Set task — Starting at the line that holds "Mask each instance of **stroma**.", quote every line through the end of the records, both boundary lines included. Omit the pictures.

Stored data entries —
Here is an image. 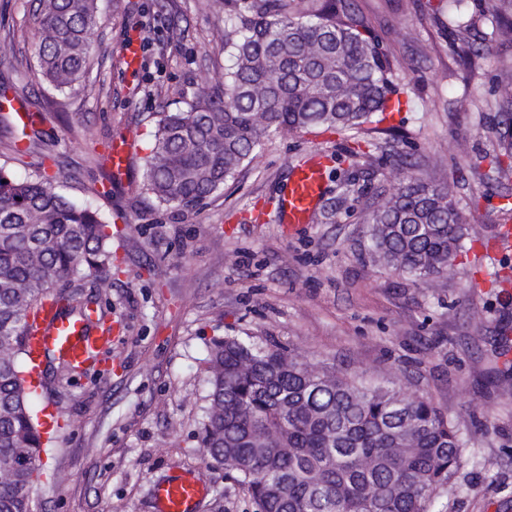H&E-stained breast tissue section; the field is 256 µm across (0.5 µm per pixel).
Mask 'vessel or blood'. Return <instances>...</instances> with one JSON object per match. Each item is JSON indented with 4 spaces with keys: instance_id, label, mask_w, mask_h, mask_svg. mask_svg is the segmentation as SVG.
<instances>
[{
    "instance_id": "b4317fda",
    "label": "vessel or blood",
    "mask_w": 512,
    "mask_h": 512,
    "mask_svg": "<svg viewBox=\"0 0 512 512\" xmlns=\"http://www.w3.org/2000/svg\"><path fill=\"white\" fill-rule=\"evenodd\" d=\"M134 143L128 138L112 140L106 150V162L114 174L124 175L129 168ZM326 182V170L311 159L294 167L282 191L277 211L283 223H304L320 202ZM32 329L25 338L32 371H39L45 351L73 366L76 373L93 367L113 341L111 333L95 328L93 322L72 321L59 314V307L45 302L31 317ZM206 494L202 480L194 474L158 481L153 487L156 512H197Z\"/></svg>"
}]
</instances>
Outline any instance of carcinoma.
I'll use <instances>...</instances> for the list:
<instances>
[{
  "label": "carcinoma",
  "mask_w": 512,
  "mask_h": 512,
  "mask_svg": "<svg viewBox=\"0 0 512 512\" xmlns=\"http://www.w3.org/2000/svg\"><path fill=\"white\" fill-rule=\"evenodd\" d=\"M448 3L464 41L512 43V0L479 15ZM34 79L57 90L82 83L93 49L97 0H38ZM230 65L213 90L159 113L141 194L191 212L252 162L281 131L359 132L383 121L399 93L388 53L349 0H227ZM498 147L481 157L512 169V113ZM373 261L412 280L452 267L466 225L453 196L409 171L366 218ZM100 211L57 191L42 167L18 179L0 167V512H36L46 451L32 406L37 387L24 336L44 300L88 317L95 299L72 287L85 271H112V234ZM209 405L199 433L205 460L237 473L258 512H428L455 474L461 441L428 398L390 384L364 385L287 356L271 345L214 337Z\"/></svg>",
  "instance_id": "carcinoma-1"
}]
</instances>
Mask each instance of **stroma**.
<instances>
[{
  "instance_id": "stroma-1",
  "label": "stroma",
  "mask_w": 512,
  "mask_h": 512,
  "mask_svg": "<svg viewBox=\"0 0 512 512\" xmlns=\"http://www.w3.org/2000/svg\"><path fill=\"white\" fill-rule=\"evenodd\" d=\"M426 0H355L388 51L406 103L386 130L281 132L252 164L190 213L152 208L140 193L157 114L199 87L218 86L224 0H98L97 43L80 87L20 84L30 111L51 109L41 138L16 161L0 129V167L25 178L43 153L60 157L56 188L91 202L119 225L110 277L84 275L116 338L100 373L63 378L45 367L35 402L61 424L41 456L40 512H155L161 480L199 475L197 512H255L234 472L204 461L198 433L208 405L206 359L216 336L280 344L297 359L367 383H394L430 398L457 430L460 466L430 512H512V288L492 269L512 267L499 244L512 225V171L483 162L512 83V46L489 43L465 62L454 32ZM35 0H0V81L31 73ZM142 39L138 71L122 48ZM135 139L127 178L105 198L108 142ZM361 143L357 158L348 148ZM327 162L325 192L308 223L286 231L276 200L294 166ZM447 186L468 228L467 253L450 270L412 281L364 251L366 217L408 167ZM336 209L335 223L324 214Z\"/></svg>"
}]
</instances>
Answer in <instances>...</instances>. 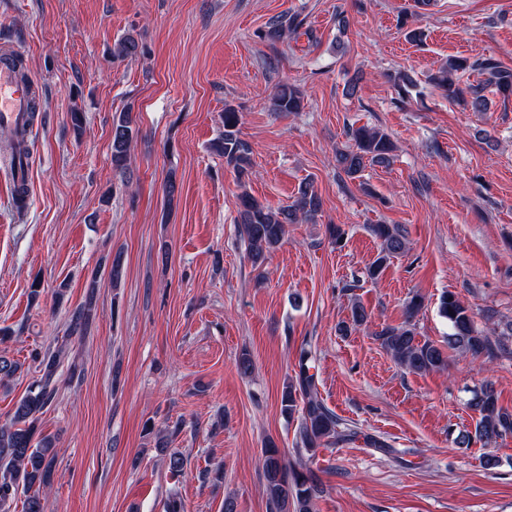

Reply —
Mask each instance of **stroma**.
<instances>
[{
  "instance_id": "stroma-1",
  "label": "stroma",
  "mask_w": 512,
  "mask_h": 512,
  "mask_svg": "<svg viewBox=\"0 0 512 512\" xmlns=\"http://www.w3.org/2000/svg\"><path fill=\"white\" fill-rule=\"evenodd\" d=\"M426 0H355L388 51L406 103L386 130L281 132L252 164L190 213L152 208L140 193L157 114L199 87L218 86L224 0H98L97 43L80 87L20 84L30 111L51 109L41 138L16 161L0 129V167L25 178L43 153L60 157L56 188L91 202L119 225L110 277L84 275L116 338L100 373L63 378L45 367L35 402L61 424L41 456L40 512H155L161 480L199 475L197 512H255L234 472L204 461L198 433L208 405L206 359L216 336L280 344L297 359L367 383H394L430 398L457 430L460 466L430 512H512V288L492 269L512 267L499 244L512 225V171L483 162L512 83V46L489 43L465 62L454 32ZM35 0H0V81L31 73ZM142 39L138 71L122 48ZM135 139L127 178L105 198L108 142ZM361 143L357 158L348 148ZM327 162L325 192L308 223L286 231L276 200L294 166ZM447 186L468 228L467 253L450 270L412 281L364 251L366 217L408 167ZM336 209L335 223L324 214Z\"/></svg>"
}]
</instances>
Answer in <instances>...</instances>. 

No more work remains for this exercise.